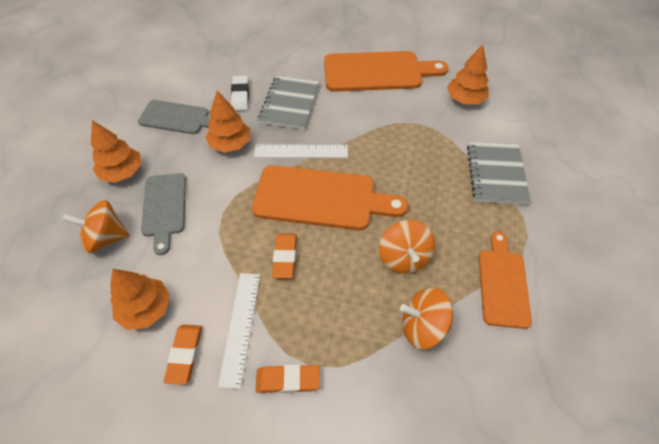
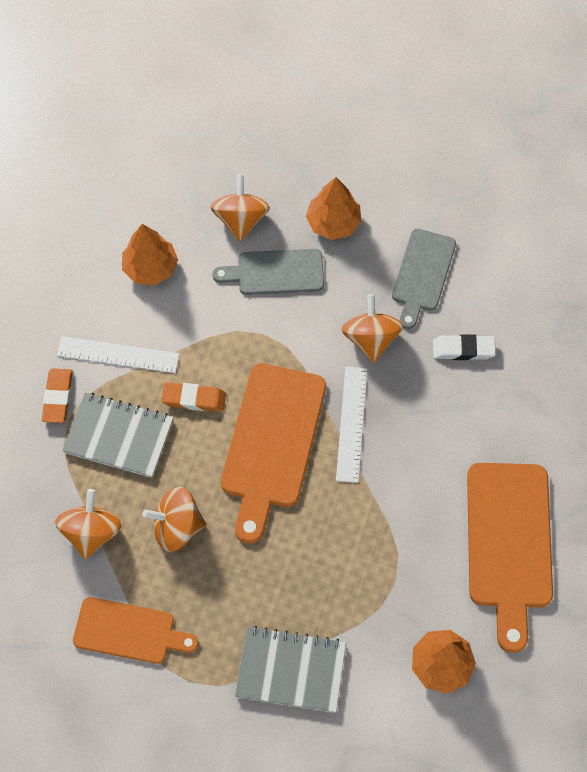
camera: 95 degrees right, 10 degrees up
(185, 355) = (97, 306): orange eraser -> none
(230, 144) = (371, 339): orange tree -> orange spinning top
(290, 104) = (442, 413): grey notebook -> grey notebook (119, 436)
==
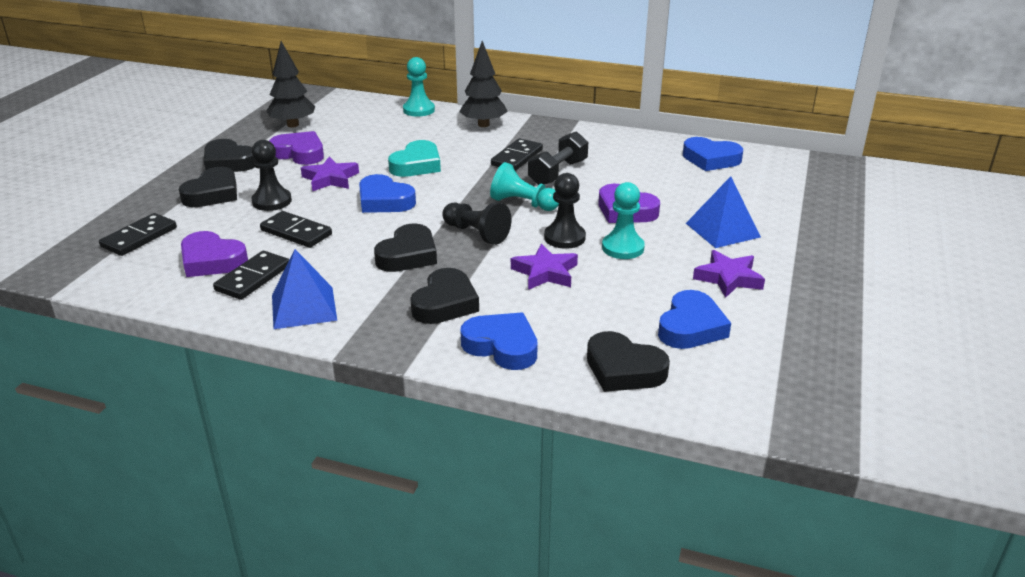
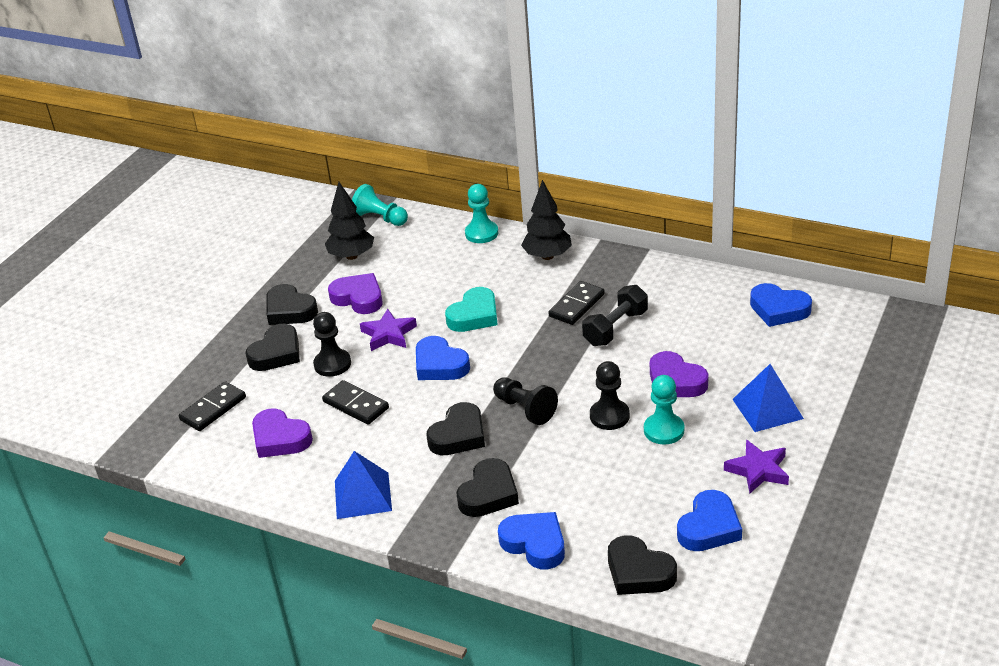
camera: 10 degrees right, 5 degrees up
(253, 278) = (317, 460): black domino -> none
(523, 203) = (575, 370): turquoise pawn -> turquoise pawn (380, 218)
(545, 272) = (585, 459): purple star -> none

### TASK STATEMENT
Reproducing the whole listing above is not the task. Copy exactly only the lines from the one with "(185, 355) = (97, 306): orange eraser -> none" to the one with "(290, 104) = (442, 413): grey", both kept.

### SOLUTION TO THE EXERCISE
(185, 355) = (97, 306): orange eraser -> none
(230, 144) = (371, 339): orange tree -> orange spinning top
(290, 104) = (442, 413): grey notebook -> grey notebook (119, 436)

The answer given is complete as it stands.